• Assigned task: Would you repeat the listing below exactly, with no pictures in it?

• Information provided:

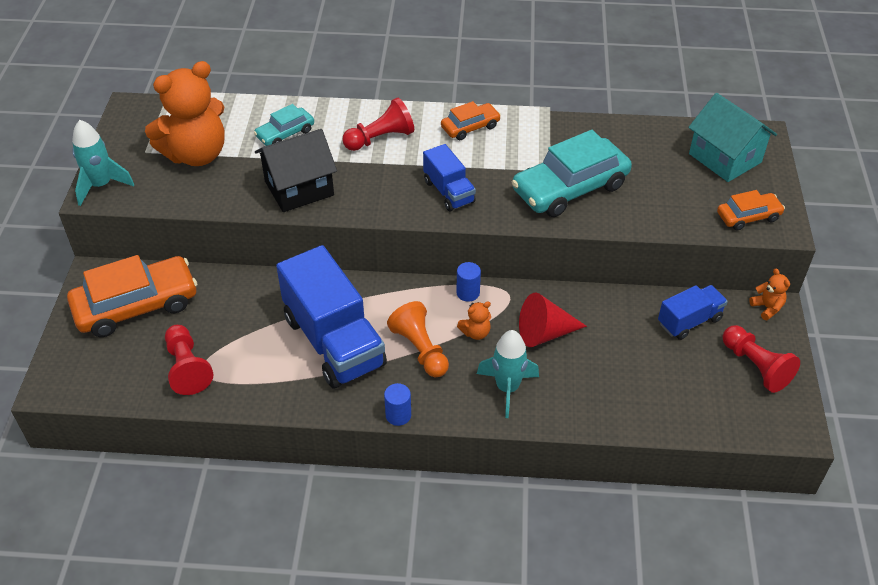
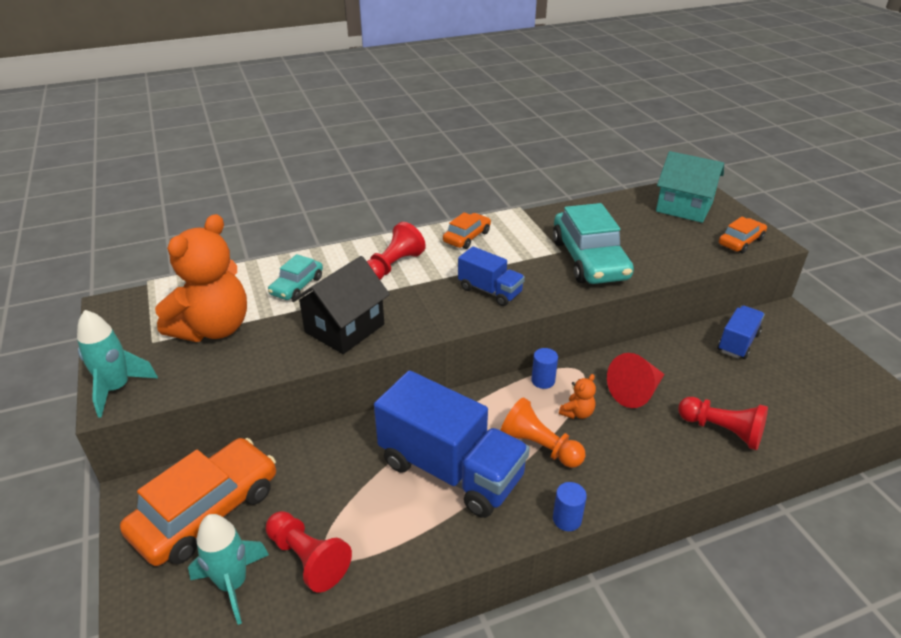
camera: 25 degrees left, 10 degrees down
turquoise rocket [477,330,539,418] -> turquoise rocket moved to [188,514,269,625]
turquoise car [512,130,632,217] -> turquoise car turned 45 degrees counterclockwise [553,203,634,284]
red pawn [722,325,800,393] -> red pawn moved to [678,397,768,450]
orange teddy bear [749,269,790,320] -> none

• Exercise answer:
camera: 25 degrees left, 10 degrees down
turquoise rocket [477,330,539,418] -> turquoise rocket moved to [188,514,269,625]
turquoise car [512,130,632,217] -> turquoise car turned 45 degrees counterclockwise [553,203,634,284]
red pawn [722,325,800,393] -> red pawn moved to [678,397,768,450]
orange teddy bear [749,269,790,320] -> none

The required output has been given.